- [Work required] Please return every line in the following data that includes the string "white".

- [Records]
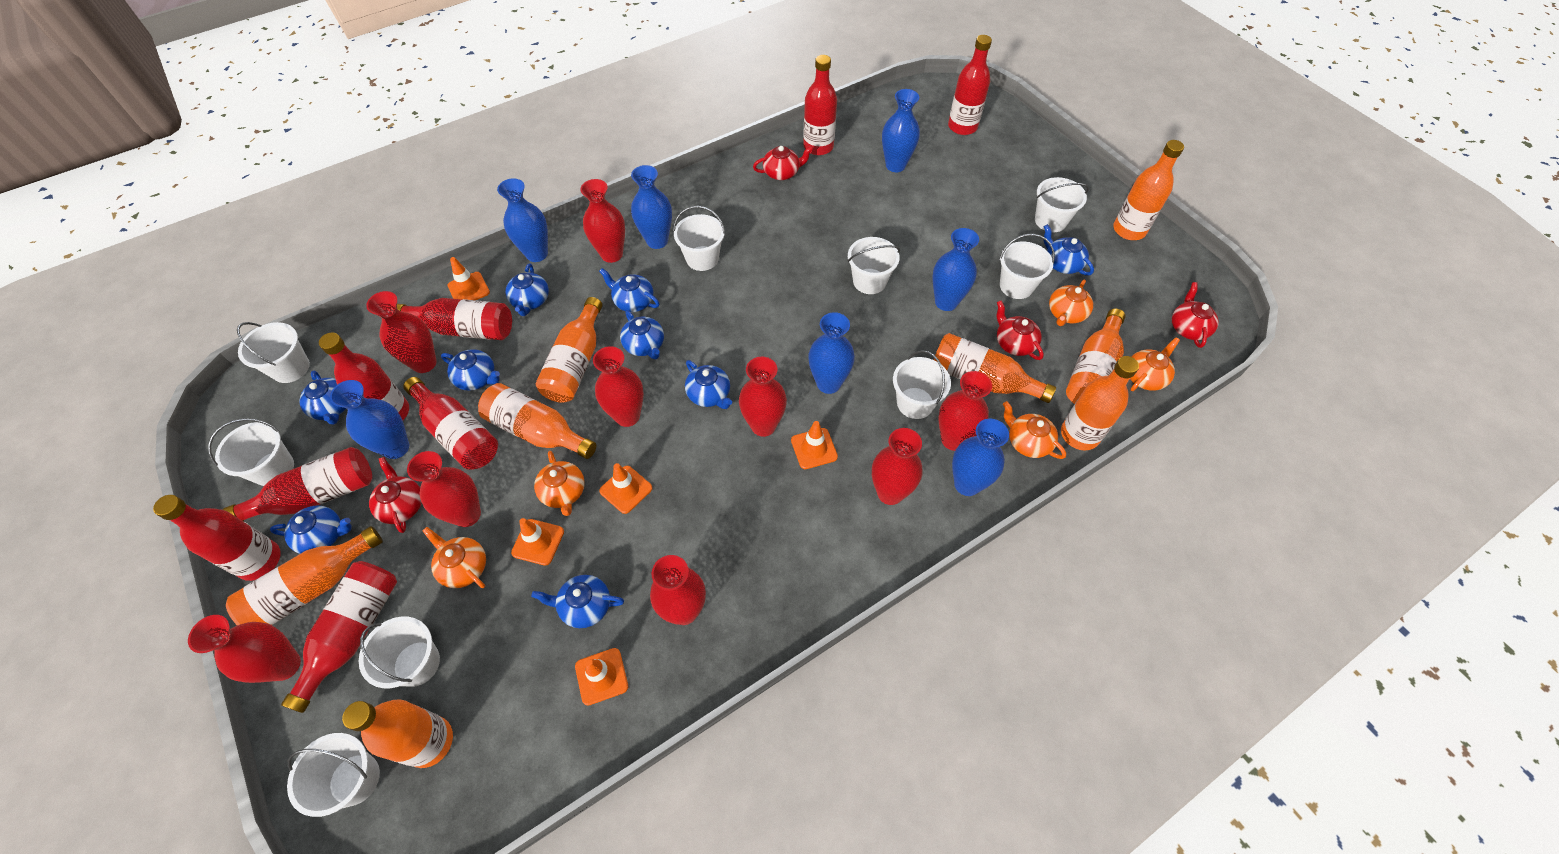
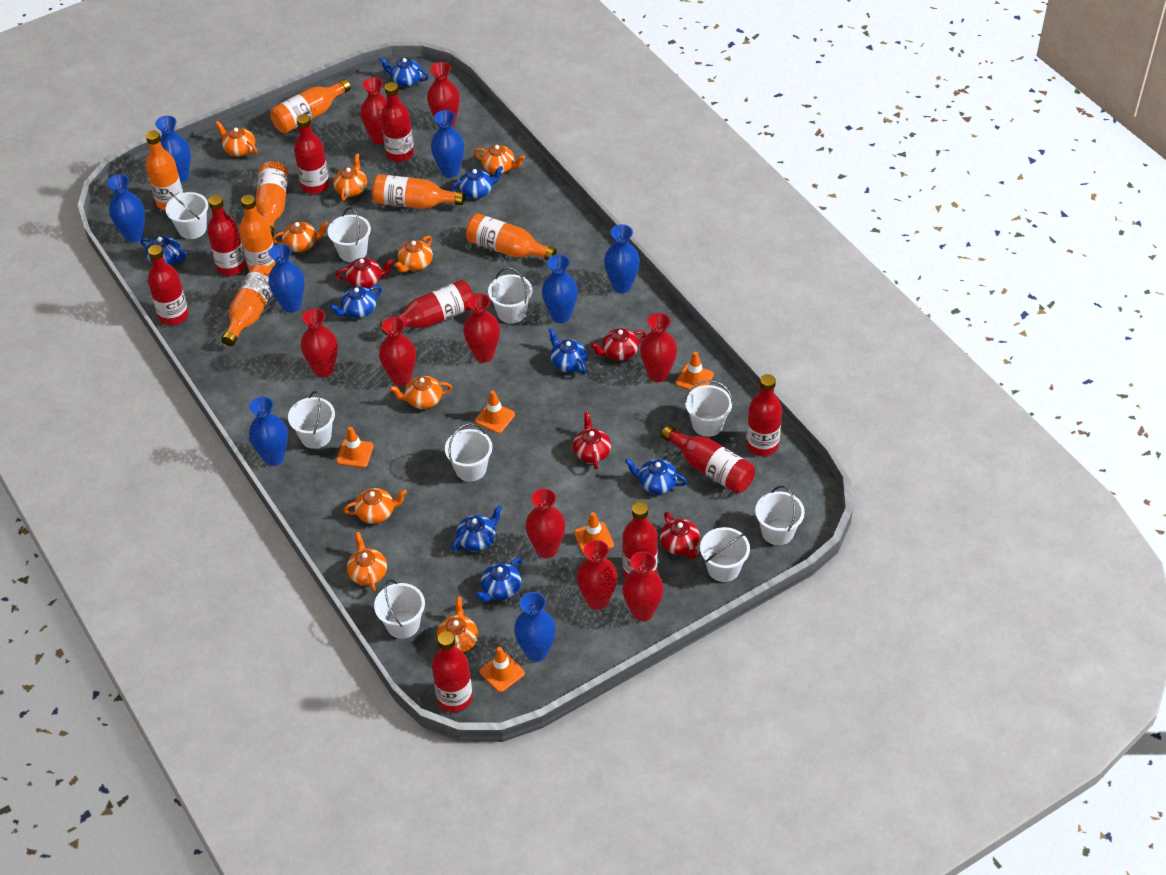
blue teapot: [270,506,352,554] [299,370,346,425] [441,349,500,391] [505,263,549,316] [531,575,624,628] [599,268,659,312] [620,310,664,359] [685,360,732,409] [1044,224,1094,276] = 9 -> [140,236,187,265] [330,286,382,318] [379,57,429,86] [451,166,503,198] [452,505,502,551] [476,558,522,602] [548,328,587,374] [625,459,687,494] = 8
blue vase: [330,380,409,459] [497,178,548,262] [631,165,672,249] [808,312,855,394] [882,89,920,172] [932,228,979,311] [952,419,1009,496] = 7 -> [107,174,145,242] [155,116,191,183] [249,397,288,466] [268,244,305,313] [431,110,464,178] [514,592,556,662] [542,254,578,323] [604,224,640,293] = 8
orange bottle: [226,526,383,625] [342,699,453,768] [478,383,596,459] [536,297,602,403] [934,333,1056,403] [1061,356,1139,450] [1066,309,1125,404] [1113,140,1184,240] = 8 -> [146,130,183,210] [221,265,272,346] [239,195,276,271] [256,161,288,237] [270,79,351,133] [372,174,464,209] [466,213,557,260] = 7
orange teapot: [422,527,486,588] [534,451,585,516] [1003,401,1066,459] [1049,279,1093,326] [1130,337,1180,391] = 5 -> [215,121,257,156] [273,221,328,252] [333,154,367,201] [344,488,407,524] [347,532,387,592] [390,376,452,409] [395,235,433,273] [437,597,478,653] [474,145,525,174] = 9
red bottle: [153,495,281,581] [222,447,372,521] [281,561,397,713] [319,333,409,420] [397,298,512,340] [403,377,498,470] [803,55,837,155] [948,35,992,135] = 8 -> [148,245,189,325] [207,195,246,276] [294,114,330,194] [381,82,414,162] [381,280,473,335] [432,631,473,712] [622,502,658,577] [661,425,755,494] [746,374,782,456] = 9

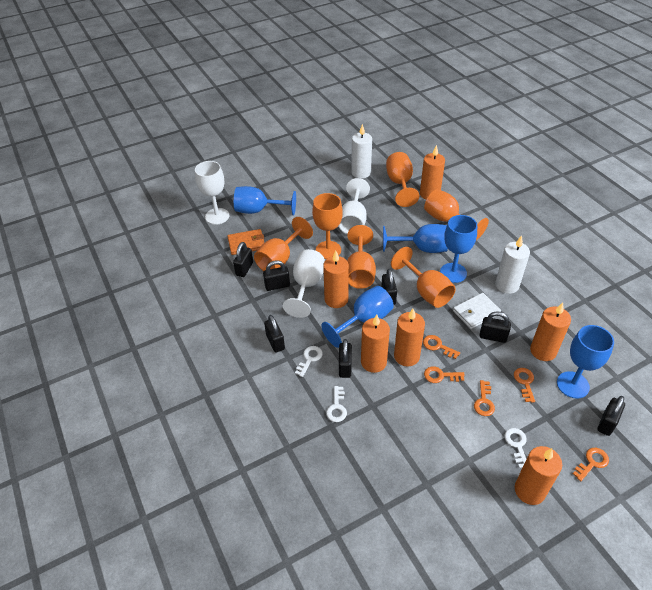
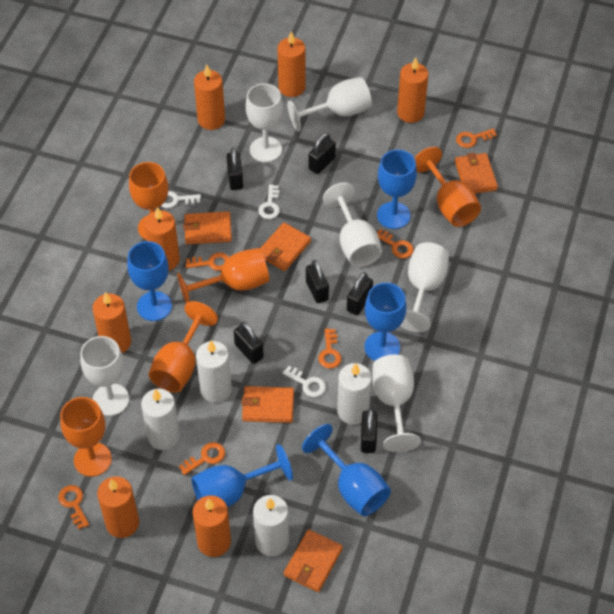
black padlock: [233,242,253,277] [263,260,290,291] [264,315,285,353] [339,339,352,378] [381,269,397,305] [480,311,511,343] [597,396,625,436] = 7 -> [227,147,243,190] [234,322,264,364] [306,260,329,303] [309,133,336,174] [347,272,373,315] [361,408,378,453] = 6
orange candle: [323,251,349,308] [361,315,390,373] [394,309,425,367] [420,145,445,200] [515,446,562,505] [530,303,571,361] = 6 -> [92,292,131,353] [97,476,139,538] [144,207,180,271] [193,495,231,557] [194,65,225,130] [277,31,306,97] [397,57,429,123] = 7
orange goblet: [254,217,313,271] [312,193,343,259] [347,225,376,289] [386,152,419,207] [391,247,456,308] [424,189,489,240] = 6 -> [60,397,112,477] [129,162,168,240] [148,301,218,392] [177,248,269,304] [415,147,481,227] = 5
orange key: [423,335,460,359] [424,366,465,383] [474,380,495,416] [514,368,535,403] [573,448,609,481] = 5 -> [58,485,89,529] [179,442,225,475] [186,252,229,271] [318,328,342,369] [377,229,414,258] [456,128,497,148] = 6
orange wallet: [227,229,264,255] = 1 -> [183,211,232,245] [241,386,294,423] [260,222,311,271] [284,529,343,592] [455,153,498,194] = 5
white candle: [351,124,372,179] [495,236,530,294] = 2 -> [141,389,180,450] [196,341,232,403] [253,495,289,556] [337,363,372,425] = 4
white goblet: [195,161,229,225] [283,249,325,318] [339,178,370,234] = 3 -> [80,336,129,416] [246,83,283,162] [287,77,372,132] [323,183,382,267] [372,355,421,452] [400,242,449,332] = 6
white wallet: [453,293,501,329] = 1 -> none = 0

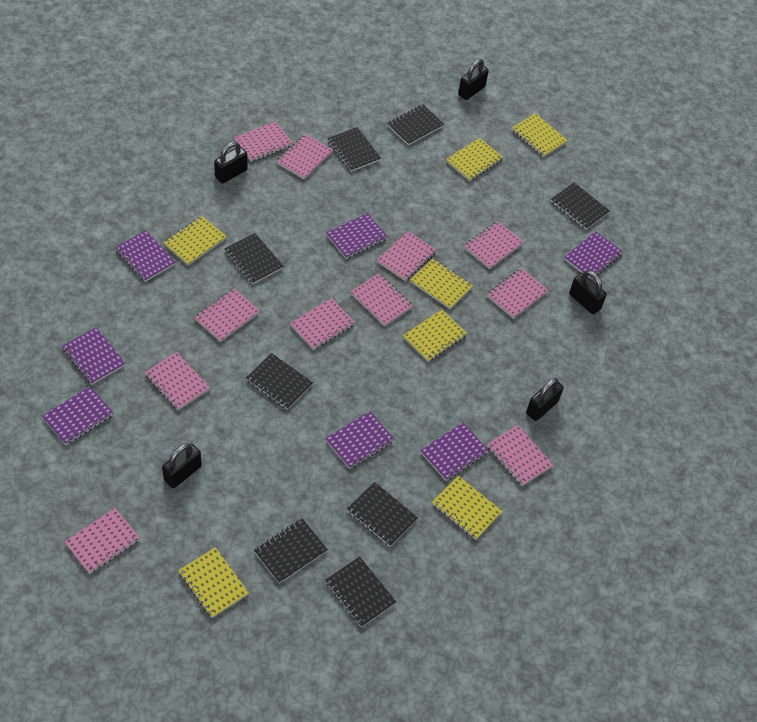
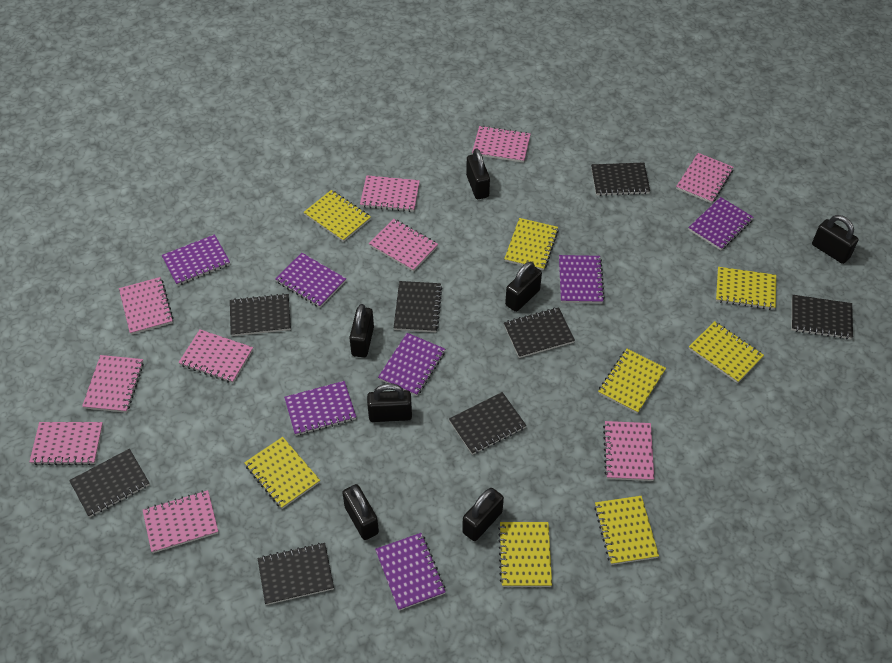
black padlock: [162,443,202,488] [214,142,248,184] [458,59,489,100] [526,378,564,421] [569,270,607,314] = 5 -> [342,484,379,540] [349,304,374,357] [367,383,412,422] [462,488,504,541] [466,149,490,199] [505,262,542,312] [812,215,858,264] = 7
pink notebook: [64,508,140,574] [145,352,210,410] [195,289,260,342] [234,121,293,162] [276,134,333,179] [290,298,355,350] [351,273,413,326] [377,231,436,281] [464,221,524,269] [487,268,548,319] [487,425,553,486] = 11 -> [29,422,103,465] [82,355,144,413] [119,277,173,335] [143,490,218,553] [179,329,253,383] [360,175,420,212] [369,219,438,272] [472,126,531,163] [603,421,654,481] [676,153,734,203] = 10
yellow notebook: [164,216,227,265] [178,547,249,618] [403,309,467,362] [410,259,473,309] [432,476,503,540] [446,138,504,181] [512,113,568,157] = 7 -> [244,437,320,509] [303,190,371,242] [498,522,552,587] [504,218,559,271] [594,496,659,565] [598,349,666,414] [689,321,764,383] [716,267,776,310] = 8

- [Exercise output]
white candle: [351,124,372,179] [495,236,530,294] = 2 -> [141,389,180,450] [196,341,232,403] [253,495,289,556] [337,363,372,425] = 4
white goblet: [195,161,229,225] [283,249,325,318] [339,178,370,234] = 3 -> [80,336,129,416] [246,83,283,162] [287,77,372,132] [323,183,382,267] [372,355,421,452] [400,242,449,332] = 6
white wallet: [453,293,501,329] = 1 -> none = 0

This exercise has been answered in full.